------ DATA TO USE ------

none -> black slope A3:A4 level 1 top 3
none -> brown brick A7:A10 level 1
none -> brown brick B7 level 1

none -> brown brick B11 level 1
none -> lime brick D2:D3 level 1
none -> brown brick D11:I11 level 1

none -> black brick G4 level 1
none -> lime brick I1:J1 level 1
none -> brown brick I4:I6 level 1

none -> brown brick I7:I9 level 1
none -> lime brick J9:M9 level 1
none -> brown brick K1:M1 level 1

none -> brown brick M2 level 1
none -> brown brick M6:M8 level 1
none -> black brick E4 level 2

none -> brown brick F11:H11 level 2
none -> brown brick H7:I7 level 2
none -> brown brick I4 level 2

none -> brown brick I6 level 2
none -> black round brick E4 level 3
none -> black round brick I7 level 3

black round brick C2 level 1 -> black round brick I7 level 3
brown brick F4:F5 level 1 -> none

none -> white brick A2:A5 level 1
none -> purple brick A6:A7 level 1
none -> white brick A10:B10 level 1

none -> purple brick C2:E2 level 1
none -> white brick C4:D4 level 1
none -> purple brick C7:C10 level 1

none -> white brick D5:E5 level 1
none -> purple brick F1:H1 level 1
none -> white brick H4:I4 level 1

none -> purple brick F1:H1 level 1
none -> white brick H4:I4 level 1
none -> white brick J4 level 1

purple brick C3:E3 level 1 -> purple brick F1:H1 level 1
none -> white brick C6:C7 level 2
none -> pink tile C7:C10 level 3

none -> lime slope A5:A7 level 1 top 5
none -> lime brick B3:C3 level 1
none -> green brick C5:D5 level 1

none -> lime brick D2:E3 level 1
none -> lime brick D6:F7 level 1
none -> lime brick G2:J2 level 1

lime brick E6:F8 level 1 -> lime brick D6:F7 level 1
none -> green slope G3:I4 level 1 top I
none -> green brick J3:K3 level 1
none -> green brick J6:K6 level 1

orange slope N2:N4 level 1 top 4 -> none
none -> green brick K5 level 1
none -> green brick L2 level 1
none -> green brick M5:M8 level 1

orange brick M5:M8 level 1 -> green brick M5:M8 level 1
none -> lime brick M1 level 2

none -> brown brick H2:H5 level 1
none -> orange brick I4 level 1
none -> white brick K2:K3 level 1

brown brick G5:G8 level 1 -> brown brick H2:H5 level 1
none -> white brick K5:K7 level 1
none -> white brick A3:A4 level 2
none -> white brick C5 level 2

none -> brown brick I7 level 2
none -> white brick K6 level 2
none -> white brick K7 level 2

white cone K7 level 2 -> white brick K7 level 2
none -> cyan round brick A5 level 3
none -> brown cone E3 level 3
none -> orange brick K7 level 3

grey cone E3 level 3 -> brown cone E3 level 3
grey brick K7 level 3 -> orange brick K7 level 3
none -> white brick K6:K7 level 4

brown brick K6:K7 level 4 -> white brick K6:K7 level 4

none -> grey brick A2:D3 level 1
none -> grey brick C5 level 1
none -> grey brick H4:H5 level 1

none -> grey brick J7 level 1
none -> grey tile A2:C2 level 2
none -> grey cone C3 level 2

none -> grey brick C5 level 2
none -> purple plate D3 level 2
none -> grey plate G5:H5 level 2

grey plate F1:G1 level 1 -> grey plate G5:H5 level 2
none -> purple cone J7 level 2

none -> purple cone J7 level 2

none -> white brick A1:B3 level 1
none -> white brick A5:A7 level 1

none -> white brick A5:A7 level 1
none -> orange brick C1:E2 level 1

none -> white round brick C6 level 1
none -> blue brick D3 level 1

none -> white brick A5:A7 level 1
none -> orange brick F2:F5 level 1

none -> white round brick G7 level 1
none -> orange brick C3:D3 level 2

------

EXERCISE REQUIREMENTS — Give back the data above word for word.

TASK RESULT —
none -> black slope A3:A4 level 1 top 3
none -> brown brick A7:A10 level 1
none -> brown brick B7 level 1

none -> brown brick B11 level 1
none -> lime brick D2:D3 level 1
none -> brown brick D11:I11 level 1

none -> black brick G4 level 1
none -> lime brick I1:J1 level 1
none -> brown brick I4:I6 level 1

none -> brown brick I7:I9 level 1
none -> lime brick J9:M9 level 1
none -> brown brick K1:M1 level 1

none -> brown brick M2 level 1
none -> brown brick M6:M8 level 1
none -> black brick E4 level 2

none -> brown brick F11:H11 level 2
none -> brown brick H7:I7 level 2
none -> brown brick I4 level 2

none -> brown brick I6 level 2
none -> black round brick E4 level 3
none -> black round brick I7 level 3

black round brick C2 level 1 -> black round brick I7 level 3
brown brick F4:F5 level 1 -> none

none -> white brick A2:A5 level 1
none -> purple brick A6:A7 level 1
none -> white brick A10:B10 level 1

none -> purple brick C2:E2 level 1
none -> white brick C4:D4 level 1
none -> purple brick C7:C10 level 1

none -> white brick D5:E5 level 1
none -> purple brick F1:H1 level 1
none -> white brick H4:I4 level 1

none -> purple brick F1:H1 level 1
none -> white brick H4:I4 level 1
none -> white brick J4 level 1

purple brick C3:E3 level 1 -> purple brick F1:H1 level 1
none -> white brick C6:C7 level 2
none -> pink tile C7:C10 level 3

none -> lime slope A5:A7 level 1 top 5
none -> lime brick B3:C3 level 1
none -> green brick C5:D5 level 1

none -> lime brick D2:E3 level 1
none -> lime brick D6:F7 level 1
none -> lime brick G2:J2 level 1

lime brick E6:F8 level 1 -> lime brick D6:F7 level 1
none -> green slope G3:I4 level 1 top I
none -> green brick J3:K3 level 1
none -> green brick J6:K6 level 1

orange slope N2:N4 level 1 top 4 -> none
none -> green brick K5 level 1
none -> green brick L2 level 1
none -> green brick M5:M8 level 1

orange brick M5:M8 level 1 -> green brick M5:M8 level 1
none -> lime brick M1 level 2

none -> brown brick H2:H5 level 1
none -> orange brick I4 level 1
none -> white brick K2:K3 level 1

brown brick G5:G8 level 1 -> brown brick H2:H5 level 1
none -> white brick K5:K7 level 1
none -> white brick A3:A4 level 2
none -> white brick C5 level 2

none -> brown brick I7 level 2
none -> white brick K6 level 2
none -> white brick K7 level 2

white cone K7 level 2 -> white brick K7 level 2
none -> cyan round brick A5 level 3
none -> brown cone E3 level 3
none -> orange brick K7 level 3

grey cone E3 level 3 -> brown cone E3 level 3
grey brick K7 level 3 -> orange brick K7 level 3
none -> white brick K6:K7 level 4

brown brick K6:K7 level 4 -> white brick K6:K7 level 4

none -> grey brick A2:D3 level 1
none -> grey brick C5 level 1
none -> grey brick H4:H5 level 1

none -> grey brick J7 level 1
none -> grey tile A2:C2 level 2
none -> grey cone C3 level 2

none -> grey brick C5 level 2
none -> purple plate D3 level 2
none -> grey plate G5:H5 level 2

grey plate F1:G1 level 1 -> grey plate G5:H5 level 2
none -> purple cone J7 level 2

none -> purple cone J7 level 2

none -> white brick A1:B3 level 1
none -> white brick A5:A7 level 1

none -> white brick A5:A7 level 1
none -> orange brick C1:E2 level 1

none -> white round brick C6 level 1
none -> blue brick D3 level 1

none -> white brick A5:A7 level 1
none -> orange brick F2:F5 level 1

none -> white round brick G7 level 1
none -> orange brick C3:D3 level 2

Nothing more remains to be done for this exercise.